▸ TASK STATEMENT
Search the data for the word "none" and copy out every line that has it.

▸ DATASET EXTRACT
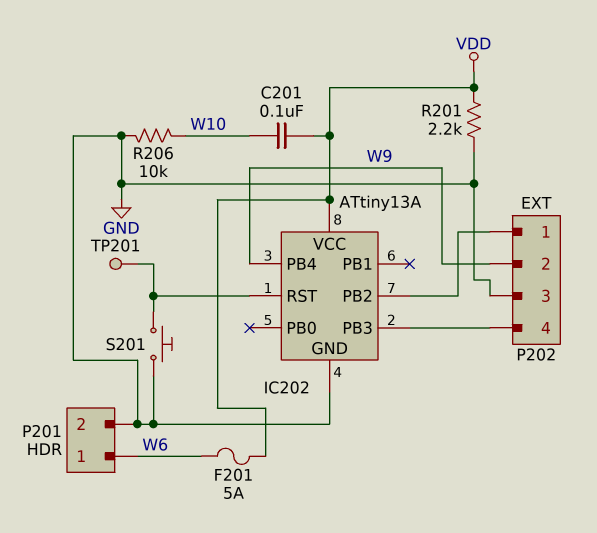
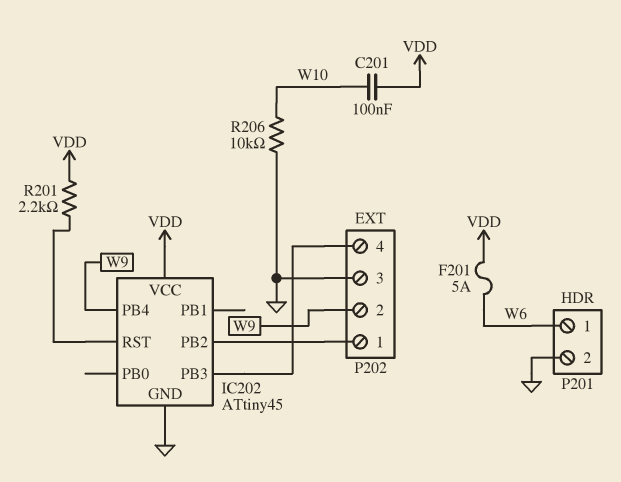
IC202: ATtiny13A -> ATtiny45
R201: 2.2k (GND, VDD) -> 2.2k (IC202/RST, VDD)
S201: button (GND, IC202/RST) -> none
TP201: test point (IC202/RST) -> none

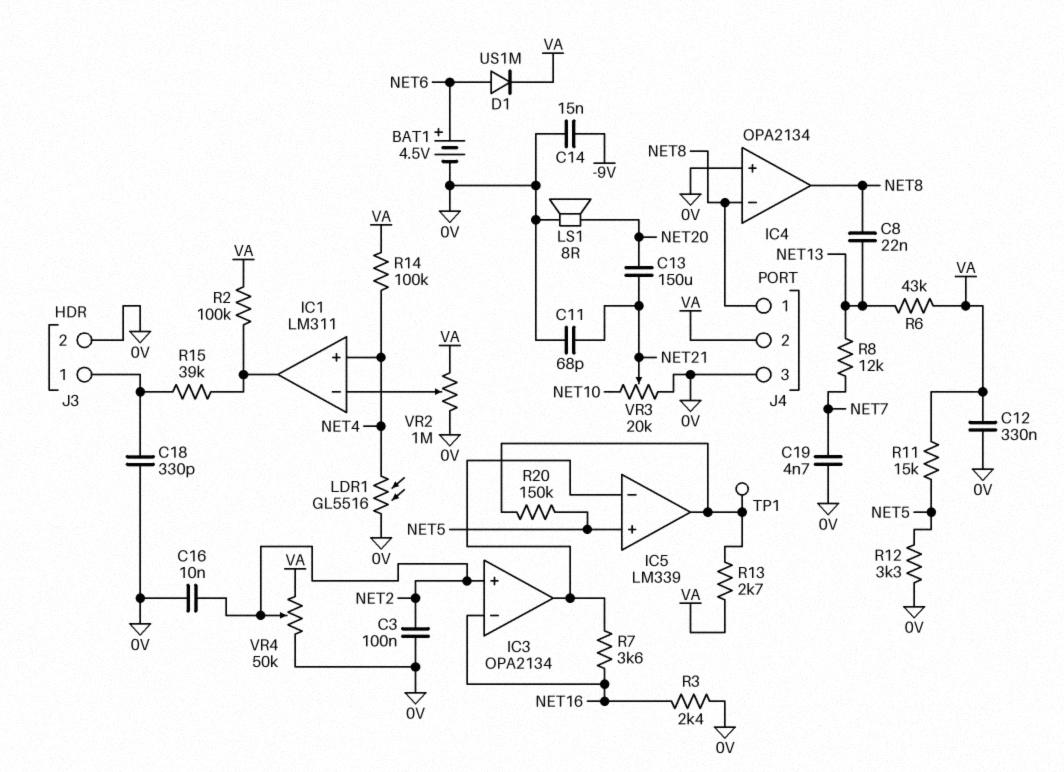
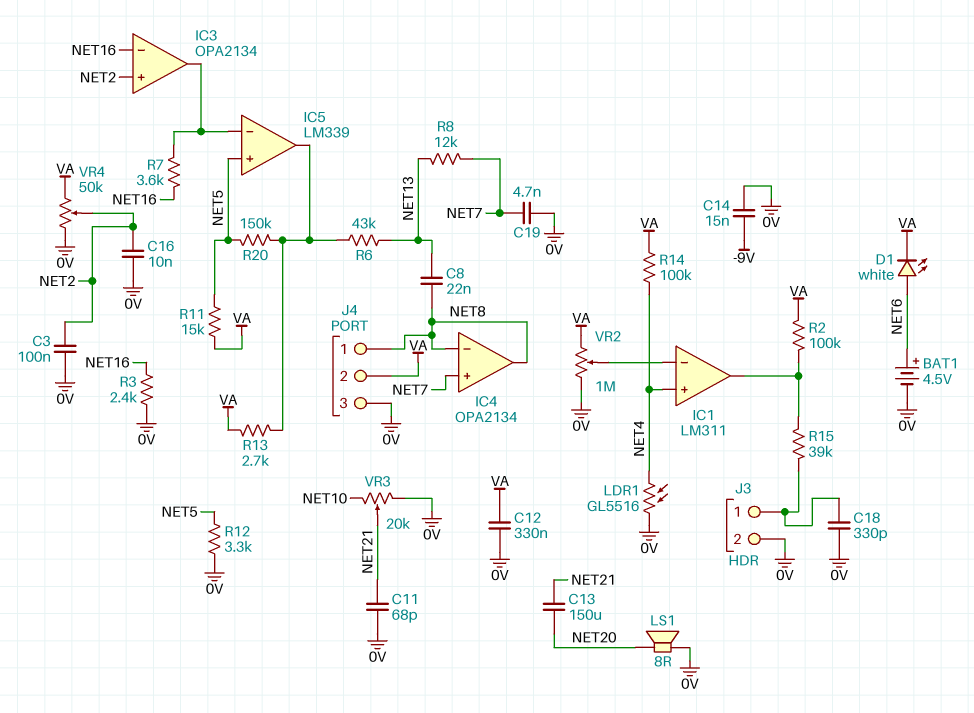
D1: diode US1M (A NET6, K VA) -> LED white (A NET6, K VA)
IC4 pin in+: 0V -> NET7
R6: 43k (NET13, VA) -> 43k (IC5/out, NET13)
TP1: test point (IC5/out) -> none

* * *

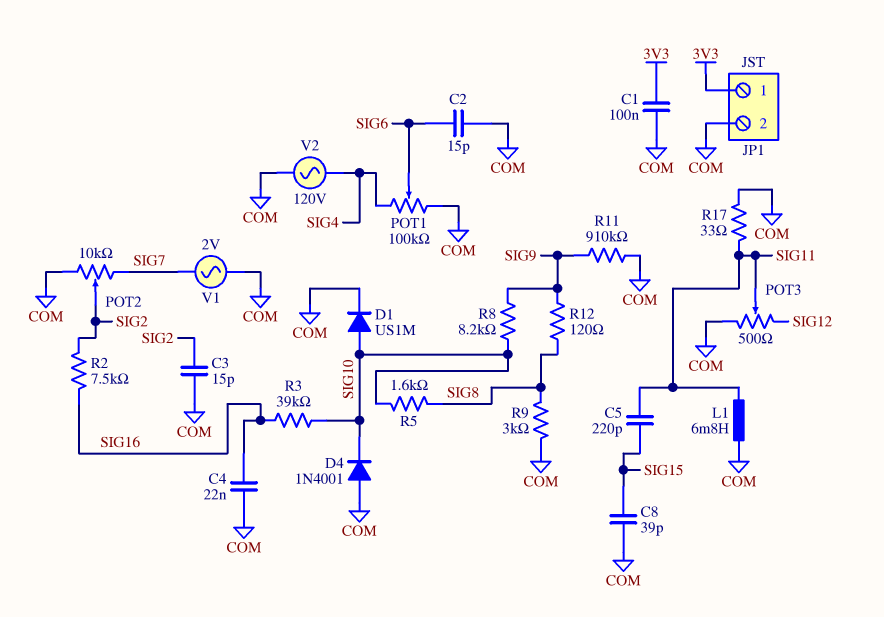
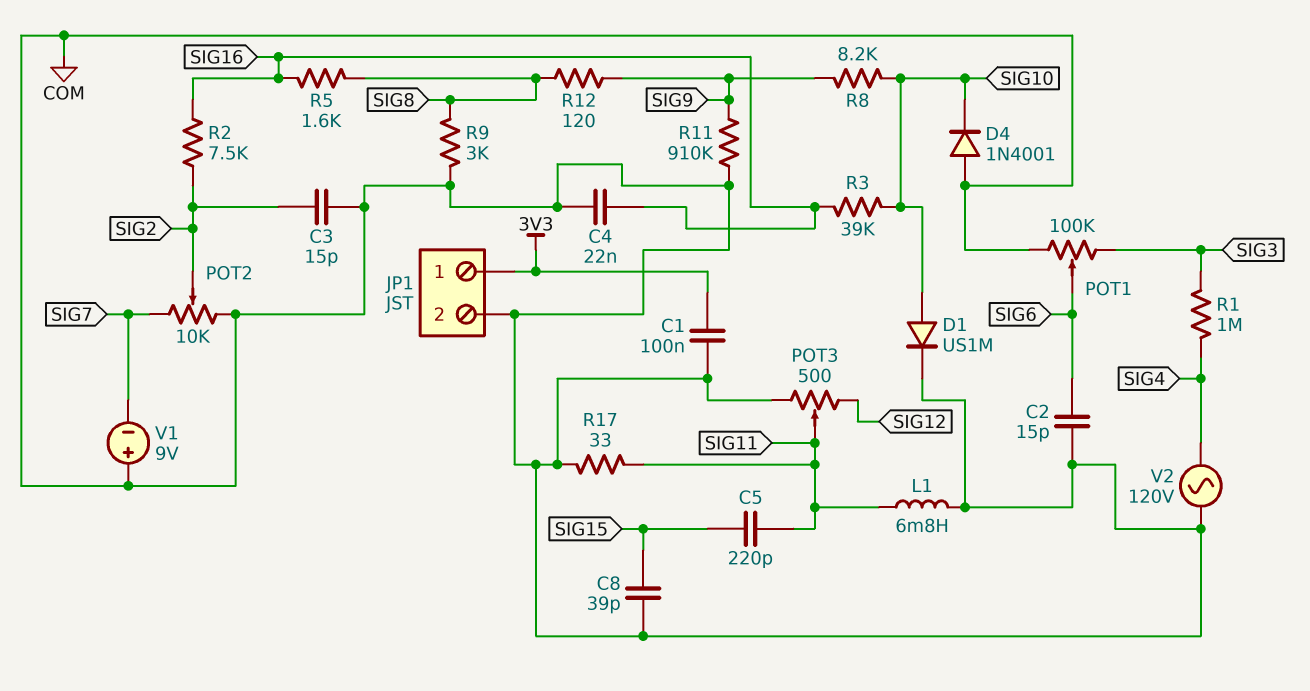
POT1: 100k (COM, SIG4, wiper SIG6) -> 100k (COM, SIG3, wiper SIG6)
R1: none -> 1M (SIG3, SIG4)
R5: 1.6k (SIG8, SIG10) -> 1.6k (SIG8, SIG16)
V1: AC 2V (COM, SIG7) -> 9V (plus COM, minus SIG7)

--

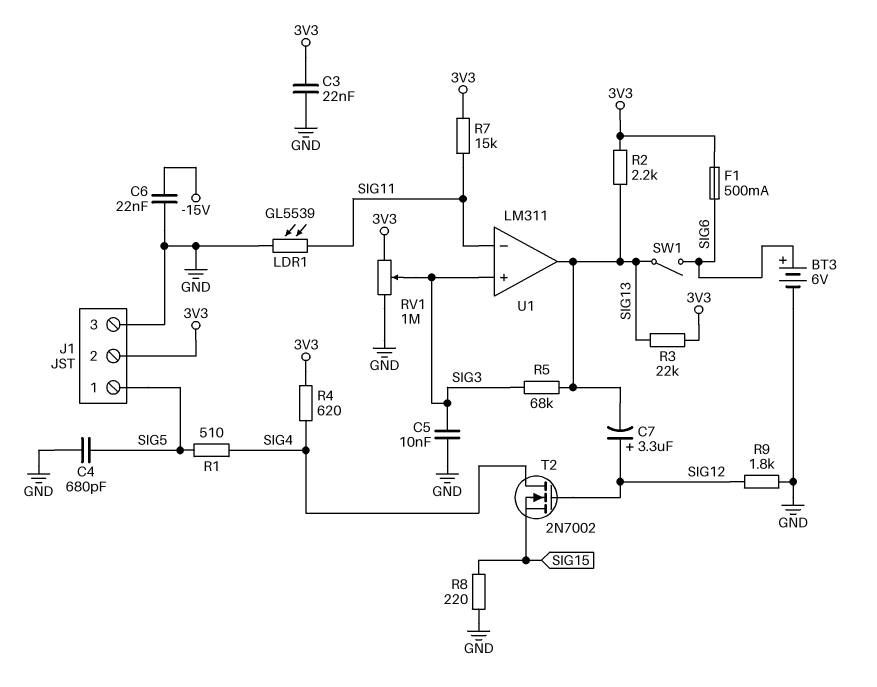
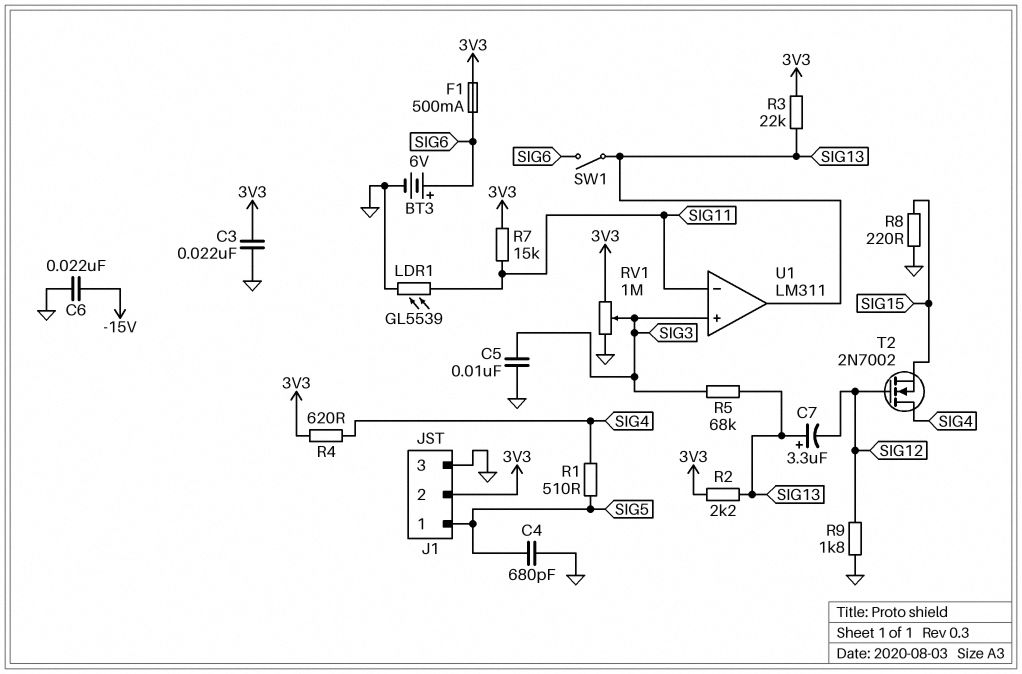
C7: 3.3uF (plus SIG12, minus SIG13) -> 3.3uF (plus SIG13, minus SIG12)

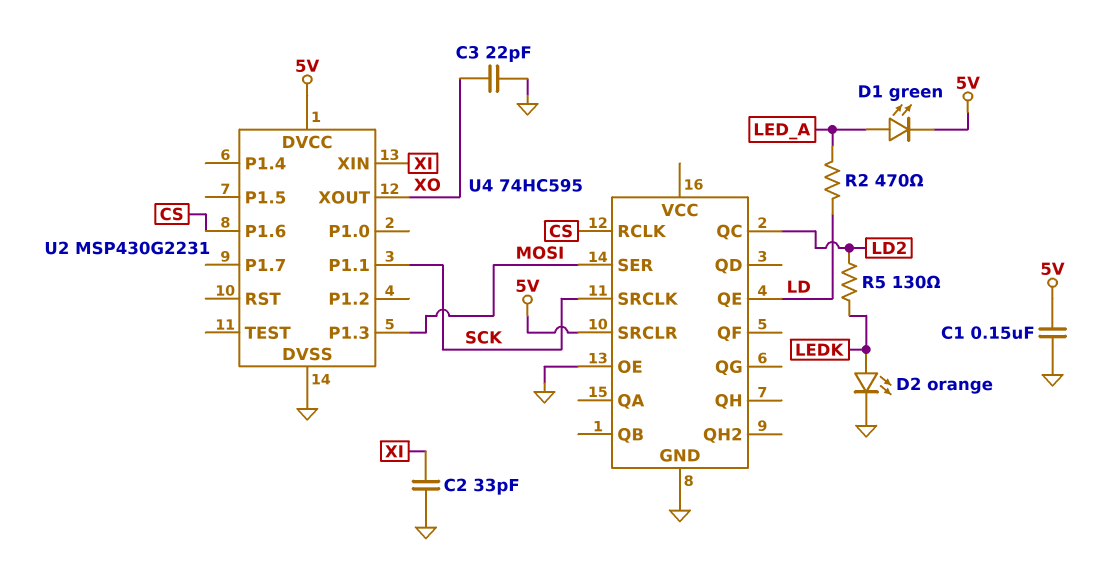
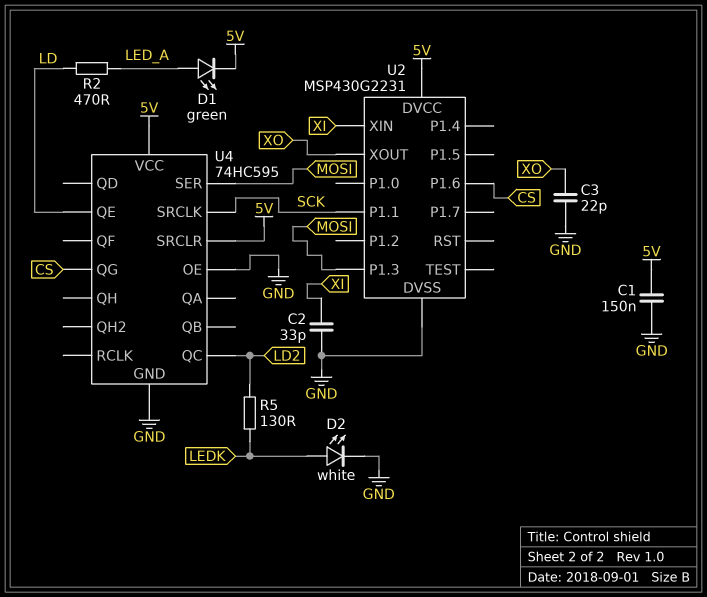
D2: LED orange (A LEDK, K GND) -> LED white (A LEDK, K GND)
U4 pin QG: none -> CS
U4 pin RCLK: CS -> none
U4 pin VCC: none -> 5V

▸ RESPONSE FOR THIS EXERCISE
S201: button (GND, IC202/RST) -> none
TP201: test point (IC202/RST) -> none
TP1: test point (IC5/out) -> none
R1: none -> 1M (SIG3, SIG4)
U4 pin QG: none -> CS
U4 pin RCLK: CS -> none
U4 pin VCC: none -> 5V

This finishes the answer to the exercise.